Task details: Search each line of the data for the word "recoloured"; copy every line where it is found.

START Material for this task

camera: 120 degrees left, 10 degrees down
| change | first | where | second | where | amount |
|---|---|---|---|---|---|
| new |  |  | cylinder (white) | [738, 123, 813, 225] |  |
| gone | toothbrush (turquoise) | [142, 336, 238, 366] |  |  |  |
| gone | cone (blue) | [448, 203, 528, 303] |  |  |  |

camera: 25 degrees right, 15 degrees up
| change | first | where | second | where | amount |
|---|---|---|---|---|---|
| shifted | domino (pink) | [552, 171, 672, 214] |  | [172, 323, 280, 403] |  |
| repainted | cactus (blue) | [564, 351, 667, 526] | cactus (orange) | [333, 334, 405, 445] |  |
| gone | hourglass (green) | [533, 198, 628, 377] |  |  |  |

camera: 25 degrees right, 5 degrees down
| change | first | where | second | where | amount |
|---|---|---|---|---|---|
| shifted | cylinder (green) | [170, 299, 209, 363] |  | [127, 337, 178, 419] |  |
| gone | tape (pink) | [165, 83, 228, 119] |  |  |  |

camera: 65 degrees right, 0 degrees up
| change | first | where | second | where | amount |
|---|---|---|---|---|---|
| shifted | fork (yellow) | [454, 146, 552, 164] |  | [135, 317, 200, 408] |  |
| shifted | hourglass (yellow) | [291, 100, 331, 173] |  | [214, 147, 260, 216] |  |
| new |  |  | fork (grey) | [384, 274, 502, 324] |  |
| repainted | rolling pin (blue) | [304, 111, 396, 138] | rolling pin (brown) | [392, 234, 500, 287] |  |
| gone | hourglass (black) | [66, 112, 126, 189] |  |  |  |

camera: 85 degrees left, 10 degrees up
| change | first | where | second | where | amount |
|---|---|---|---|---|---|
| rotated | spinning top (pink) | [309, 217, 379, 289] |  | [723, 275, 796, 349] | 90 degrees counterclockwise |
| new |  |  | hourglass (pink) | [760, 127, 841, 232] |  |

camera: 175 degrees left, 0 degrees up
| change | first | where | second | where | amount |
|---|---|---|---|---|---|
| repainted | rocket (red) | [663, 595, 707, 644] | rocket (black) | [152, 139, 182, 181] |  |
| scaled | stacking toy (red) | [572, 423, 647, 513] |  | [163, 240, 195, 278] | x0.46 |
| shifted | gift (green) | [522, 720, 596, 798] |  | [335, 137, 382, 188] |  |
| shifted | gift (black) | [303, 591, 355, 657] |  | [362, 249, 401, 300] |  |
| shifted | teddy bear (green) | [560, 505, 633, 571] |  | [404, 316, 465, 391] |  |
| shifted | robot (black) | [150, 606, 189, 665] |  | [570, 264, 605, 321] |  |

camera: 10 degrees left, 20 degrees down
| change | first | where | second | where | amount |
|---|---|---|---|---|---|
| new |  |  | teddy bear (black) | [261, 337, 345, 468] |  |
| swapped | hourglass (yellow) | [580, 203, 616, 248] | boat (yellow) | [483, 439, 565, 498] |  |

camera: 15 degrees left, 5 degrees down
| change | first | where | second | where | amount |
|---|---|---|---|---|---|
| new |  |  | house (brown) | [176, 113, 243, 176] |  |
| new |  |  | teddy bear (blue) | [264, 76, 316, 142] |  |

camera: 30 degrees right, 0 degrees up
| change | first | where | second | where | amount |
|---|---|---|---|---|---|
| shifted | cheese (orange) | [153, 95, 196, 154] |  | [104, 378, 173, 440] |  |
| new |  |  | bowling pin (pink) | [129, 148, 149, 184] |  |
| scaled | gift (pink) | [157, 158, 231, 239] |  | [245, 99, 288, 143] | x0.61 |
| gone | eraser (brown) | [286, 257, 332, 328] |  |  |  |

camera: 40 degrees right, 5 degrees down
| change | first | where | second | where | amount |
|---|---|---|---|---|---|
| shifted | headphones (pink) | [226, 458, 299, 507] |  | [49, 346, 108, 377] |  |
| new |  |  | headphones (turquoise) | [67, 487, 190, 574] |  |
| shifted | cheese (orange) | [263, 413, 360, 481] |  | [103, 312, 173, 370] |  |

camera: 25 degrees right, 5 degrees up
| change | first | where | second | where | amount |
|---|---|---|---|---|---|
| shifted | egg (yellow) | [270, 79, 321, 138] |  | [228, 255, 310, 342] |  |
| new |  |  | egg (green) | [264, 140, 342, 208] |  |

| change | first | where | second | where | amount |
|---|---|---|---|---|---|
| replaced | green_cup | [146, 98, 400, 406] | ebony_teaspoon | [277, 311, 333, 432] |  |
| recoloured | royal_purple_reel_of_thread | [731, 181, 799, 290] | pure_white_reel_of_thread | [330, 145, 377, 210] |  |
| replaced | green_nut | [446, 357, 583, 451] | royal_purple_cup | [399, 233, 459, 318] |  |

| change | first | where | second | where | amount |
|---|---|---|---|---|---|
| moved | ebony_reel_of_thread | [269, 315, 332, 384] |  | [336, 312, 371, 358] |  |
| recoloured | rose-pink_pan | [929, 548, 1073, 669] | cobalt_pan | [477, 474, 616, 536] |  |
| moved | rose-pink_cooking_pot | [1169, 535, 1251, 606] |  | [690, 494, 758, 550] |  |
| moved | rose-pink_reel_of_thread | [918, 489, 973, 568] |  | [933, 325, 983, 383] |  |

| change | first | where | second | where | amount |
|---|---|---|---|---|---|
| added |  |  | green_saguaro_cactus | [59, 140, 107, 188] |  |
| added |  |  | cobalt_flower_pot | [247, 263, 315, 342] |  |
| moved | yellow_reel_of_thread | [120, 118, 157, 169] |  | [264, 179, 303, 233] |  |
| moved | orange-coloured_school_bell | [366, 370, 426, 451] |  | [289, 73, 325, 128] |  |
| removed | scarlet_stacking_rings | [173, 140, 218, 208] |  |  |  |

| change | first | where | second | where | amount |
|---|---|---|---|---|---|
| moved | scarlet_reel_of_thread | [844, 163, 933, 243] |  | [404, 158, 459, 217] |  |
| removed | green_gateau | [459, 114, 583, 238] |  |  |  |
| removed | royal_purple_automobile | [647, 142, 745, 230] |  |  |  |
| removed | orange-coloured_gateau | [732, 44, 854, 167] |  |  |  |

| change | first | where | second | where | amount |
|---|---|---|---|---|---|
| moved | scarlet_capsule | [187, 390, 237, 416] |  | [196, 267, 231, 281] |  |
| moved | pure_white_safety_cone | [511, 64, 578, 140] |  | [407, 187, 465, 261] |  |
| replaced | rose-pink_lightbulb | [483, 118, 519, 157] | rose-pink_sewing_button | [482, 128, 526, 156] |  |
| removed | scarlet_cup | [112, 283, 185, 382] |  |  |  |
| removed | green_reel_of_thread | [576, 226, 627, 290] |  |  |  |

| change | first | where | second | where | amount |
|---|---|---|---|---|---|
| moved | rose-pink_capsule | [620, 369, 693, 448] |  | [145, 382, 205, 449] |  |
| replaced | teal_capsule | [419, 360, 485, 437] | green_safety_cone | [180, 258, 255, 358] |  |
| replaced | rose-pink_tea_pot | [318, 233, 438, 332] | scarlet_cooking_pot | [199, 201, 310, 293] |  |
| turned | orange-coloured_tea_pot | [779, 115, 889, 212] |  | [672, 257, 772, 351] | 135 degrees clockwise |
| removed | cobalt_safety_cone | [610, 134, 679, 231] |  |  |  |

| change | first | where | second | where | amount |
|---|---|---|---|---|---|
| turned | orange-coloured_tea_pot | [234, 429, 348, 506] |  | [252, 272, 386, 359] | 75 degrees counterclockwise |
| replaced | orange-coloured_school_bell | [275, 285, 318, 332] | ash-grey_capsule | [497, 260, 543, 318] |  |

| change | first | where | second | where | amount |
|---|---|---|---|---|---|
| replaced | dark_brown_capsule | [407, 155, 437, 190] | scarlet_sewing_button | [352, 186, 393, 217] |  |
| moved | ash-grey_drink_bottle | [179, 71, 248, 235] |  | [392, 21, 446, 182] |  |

END Material for this task

Answer to the exercise:
| recoloured | royal_purple_reel_of_thread | [731, 181, 799, 290] | pure_white_reel_of_thread | [330, 145, 377, 210] |  |
| recoloured | rose-pink_pan | [929, 548, 1073, 669] | cobalt_pan | [477, 474, 616, 536] |  |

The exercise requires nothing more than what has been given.